Below are the records; repeat them in full, exactly.

───── Exercise input

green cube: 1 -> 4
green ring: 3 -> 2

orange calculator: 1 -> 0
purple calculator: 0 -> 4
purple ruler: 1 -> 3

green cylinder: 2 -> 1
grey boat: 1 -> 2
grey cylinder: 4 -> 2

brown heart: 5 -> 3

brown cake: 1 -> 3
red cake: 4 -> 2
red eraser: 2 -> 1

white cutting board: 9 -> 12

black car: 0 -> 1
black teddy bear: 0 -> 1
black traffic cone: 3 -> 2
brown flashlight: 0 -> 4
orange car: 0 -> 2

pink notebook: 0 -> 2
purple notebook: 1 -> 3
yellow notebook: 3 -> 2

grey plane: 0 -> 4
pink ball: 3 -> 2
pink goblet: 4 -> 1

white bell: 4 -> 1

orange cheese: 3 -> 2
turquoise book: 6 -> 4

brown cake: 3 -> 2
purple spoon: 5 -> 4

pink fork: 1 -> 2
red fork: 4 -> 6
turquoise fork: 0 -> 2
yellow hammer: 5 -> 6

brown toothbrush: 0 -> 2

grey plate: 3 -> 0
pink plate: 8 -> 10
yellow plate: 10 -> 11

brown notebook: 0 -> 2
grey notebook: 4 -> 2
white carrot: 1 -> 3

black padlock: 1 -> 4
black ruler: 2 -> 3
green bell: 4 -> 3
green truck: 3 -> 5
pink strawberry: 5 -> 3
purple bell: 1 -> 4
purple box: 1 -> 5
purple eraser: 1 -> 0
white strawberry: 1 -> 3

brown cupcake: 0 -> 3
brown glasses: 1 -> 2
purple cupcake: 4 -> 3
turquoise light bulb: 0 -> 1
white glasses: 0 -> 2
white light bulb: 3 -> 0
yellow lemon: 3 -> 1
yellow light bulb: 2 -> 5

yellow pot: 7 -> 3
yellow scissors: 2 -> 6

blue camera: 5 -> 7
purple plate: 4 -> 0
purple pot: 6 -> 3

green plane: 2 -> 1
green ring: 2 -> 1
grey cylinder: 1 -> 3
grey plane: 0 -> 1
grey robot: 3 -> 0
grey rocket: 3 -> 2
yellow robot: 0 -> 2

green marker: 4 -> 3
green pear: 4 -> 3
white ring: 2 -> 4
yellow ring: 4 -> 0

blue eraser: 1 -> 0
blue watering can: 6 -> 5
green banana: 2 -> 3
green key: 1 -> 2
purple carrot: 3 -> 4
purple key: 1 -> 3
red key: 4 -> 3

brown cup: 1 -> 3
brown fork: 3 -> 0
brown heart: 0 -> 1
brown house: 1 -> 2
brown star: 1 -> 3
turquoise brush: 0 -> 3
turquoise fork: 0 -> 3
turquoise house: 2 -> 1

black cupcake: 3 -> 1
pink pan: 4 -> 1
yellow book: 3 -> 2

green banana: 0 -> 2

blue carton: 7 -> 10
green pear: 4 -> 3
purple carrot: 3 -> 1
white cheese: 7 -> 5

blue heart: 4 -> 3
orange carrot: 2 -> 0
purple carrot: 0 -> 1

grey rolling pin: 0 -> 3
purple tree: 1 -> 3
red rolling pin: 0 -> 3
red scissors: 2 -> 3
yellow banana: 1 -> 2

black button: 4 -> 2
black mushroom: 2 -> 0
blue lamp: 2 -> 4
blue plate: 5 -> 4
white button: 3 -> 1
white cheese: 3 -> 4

──────────

→ Expected answer
green cube: 1 -> 4
green ring: 3 -> 2

orange calculator: 1 -> 0
purple calculator: 0 -> 4
purple ruler: 1 -> 3

green cylinder: 2 -> 1
grey boat: 1 -> 2
grey cylinder: 4 -> 2

brown heart: 5 -> 3

brown cake: 1 -> 3
red cake: 4 -> 2
red eraser: 2 -> 1

white cutting board: 9 -> 12

black car: 0 -> 1
black teddy bear: 0 -> 1
black traffic cone: 3 -> 2
brown flashlight: 0 -> 4
orange car: 0 -> 2

pink notebook: 0 -> 2
purple notebook: 1 -> 3
yellow notebook: 3 -> 2

grey plane: 0 -> 4
pink ball: 3 -> 2
pink goblet: 4 -> 1

white bell: 4 -> 1

orange cheese: 3 -> 2
turquoise book: 6 -> 4

brown cake: 3 -> 2
purple spoon: 5 -> 4

pink fork: 1 -> 2
red fork: 4 -> 6
turquoise fork: 0 -> 2
yellow hammer: 5 -> 6

brown toothbrush: 0 -> 2

grey plate: 3 -> 0
pink plate: 8 -> 10
yellow plate: 10 -> 11

brown notebook: 0 -> 2
grey notebook: 4 -> 2
white carrot: 1 -> 3

black padlock: 1 -> 4
black ruler: 2 -> 3
green bell: 4 -> 3
green truck: 3 -> 5
pink strawberry: 5 -> 3
purple bell: 1 -> 4
purple box: 1 -> 5
purple eraser: 1 -> 0
white strawberry: 1 -> 3

brown cupcake: 0 -> 3
brown glasses: 1 -> 2
purple cupcake: 4 -> 3
turquoise light bulb: 0 -> 1
white glasses: 0 -> 2
white light bulb: 3 -> 0
yellow lemon: 3 -> 1
yellow light bulb: 2 -> 5

yellow pot: 7 -> 3
yellow scissors: 2 -> 6

blue camera: 5 -> 7
purple plate: 4 -> 0
purple pot: 6 -> 3

green plane: 2 -> 1
green ring: 2 -> 1
grey cylinder: 1 -> 3
grey plane: 0 -> 1
grey robot: 3 -> 0
grey rocket: 3 -> 2
yellow robot: 0 -> 2

green marker: 4 -> 3
green pear: 4 -> 3
white ring: 2 -> 4
yellow ring: 4 -> 0

blue eraser: 1 -> 0
blue watering can: 6 -> 5
green banana: 2 -> 3
green key: 1 -> 2
purple carrot: 3 -> 4
purple key: 1 -> 3
red key: 4 -> 3

brown cup: 1 -> 3
brown fork: 3 -> 0
brown heart: 0 -> 1
brown house: 1 -> 2
brown star: 1 -> 3
turquoise brush: 0 -> 3
turquoise fork: 0 -> 3
turquoise house: 2 -> 1

black cupcake: 3 -> 1
pink pan: 4 -> 1
yellow book: 3 -> 2

green banana: 0 -> 2

blue carton: 7 -> 10
green pear: 4 -> 3
purple carrot: 3 -> 1
white cheese: 7 -> 5

blue heart: 4 -> 3
orange carrot: 2 -> 0
purple carrot: 0 -> 1

grey rolling pin: 0 -> 3
purple tree: 1 -> 3
red rolling pin: 0 -> 3
red scissors: 2 -> 3
yellow banana: 1 -> 2

black button: 4 -> 2
black mushroom: 2 -> 0
blue lamp: 2 -> 4
blue plate: 5 -> 4
white button: 3 -> 1
white cheese: 3 -> 4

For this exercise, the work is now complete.